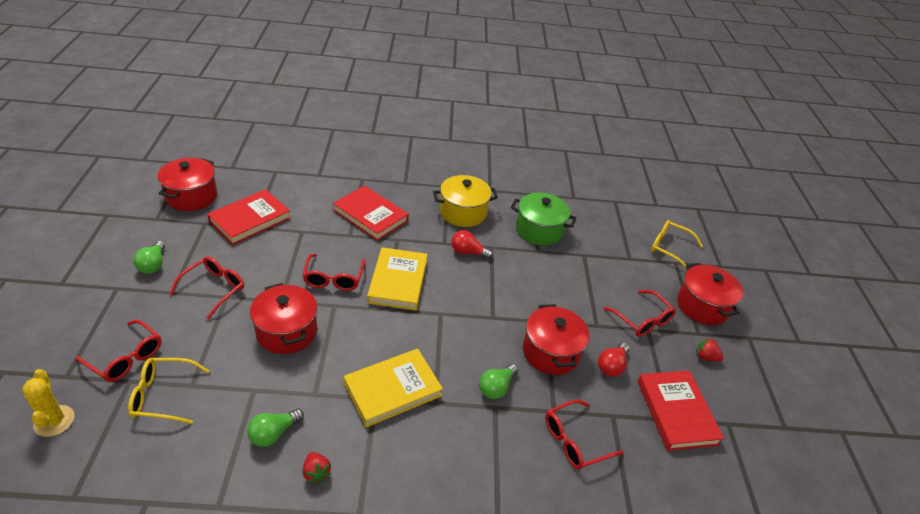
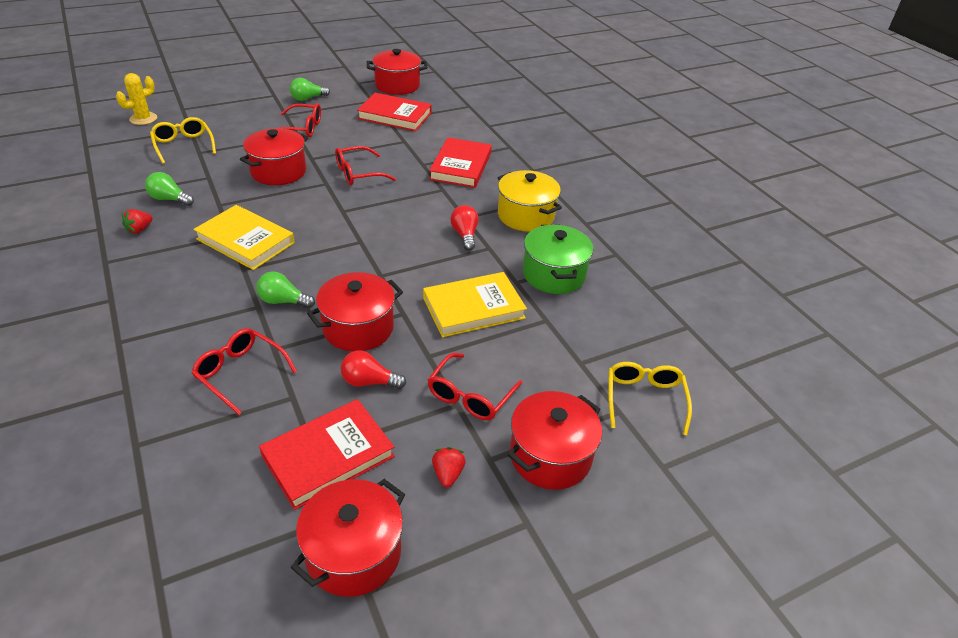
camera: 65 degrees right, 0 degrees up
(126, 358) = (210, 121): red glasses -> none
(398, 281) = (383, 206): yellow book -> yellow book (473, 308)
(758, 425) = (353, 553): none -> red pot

...

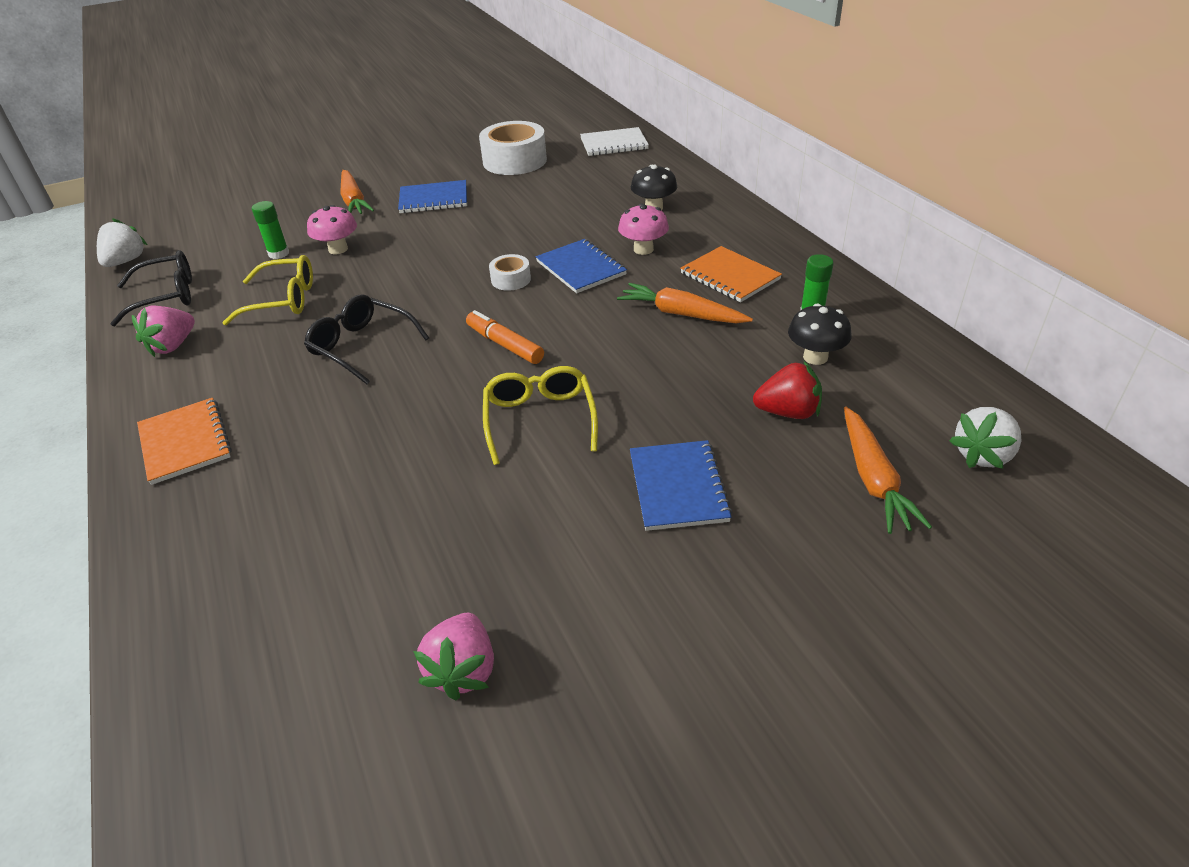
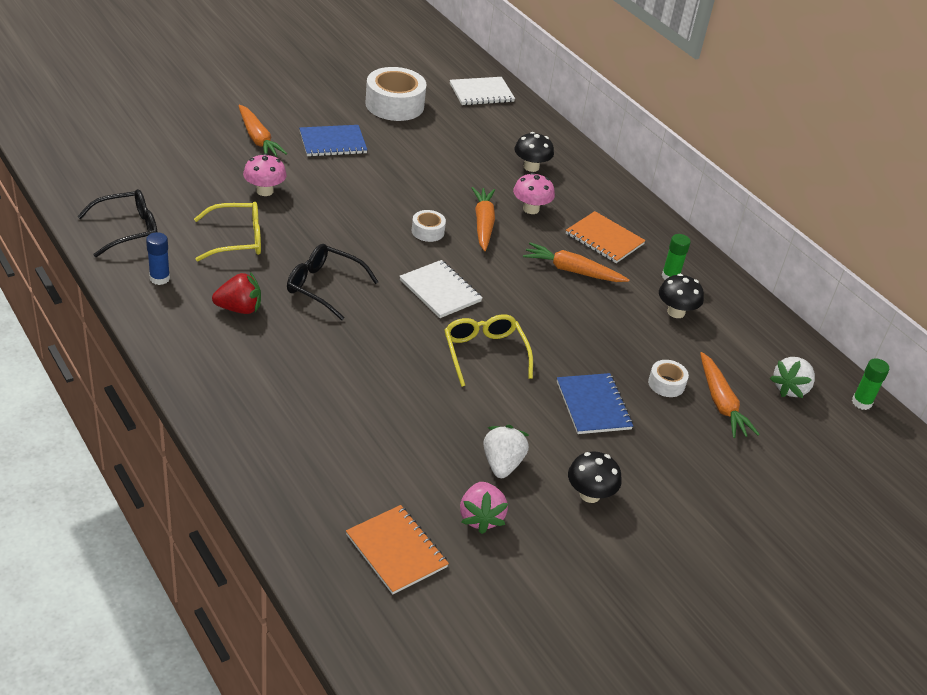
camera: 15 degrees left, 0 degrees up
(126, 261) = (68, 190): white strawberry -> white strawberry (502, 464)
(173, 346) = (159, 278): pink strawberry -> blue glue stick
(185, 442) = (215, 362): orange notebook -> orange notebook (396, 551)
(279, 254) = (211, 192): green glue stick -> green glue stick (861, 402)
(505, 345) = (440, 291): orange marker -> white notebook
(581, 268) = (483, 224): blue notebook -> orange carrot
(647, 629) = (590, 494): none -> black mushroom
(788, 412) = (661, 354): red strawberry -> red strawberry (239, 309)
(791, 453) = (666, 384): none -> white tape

Task goal
Please output exactly the lines between the one holding "camera: 65 degrees right, 0 degrees up" and the one holding "(758, 425) = (353, 553): none -> red pot" in the records above, inclusive, and nothing more.

Result of this exercise
camera: 65 degrees right, 0 degrees up
(126, 358) = (210, 121): red glasses -> none
(398, 281) = (383, 206): yellow book -> yellow book (473, 308)
(758, 425) = (353, 553): none -> red pot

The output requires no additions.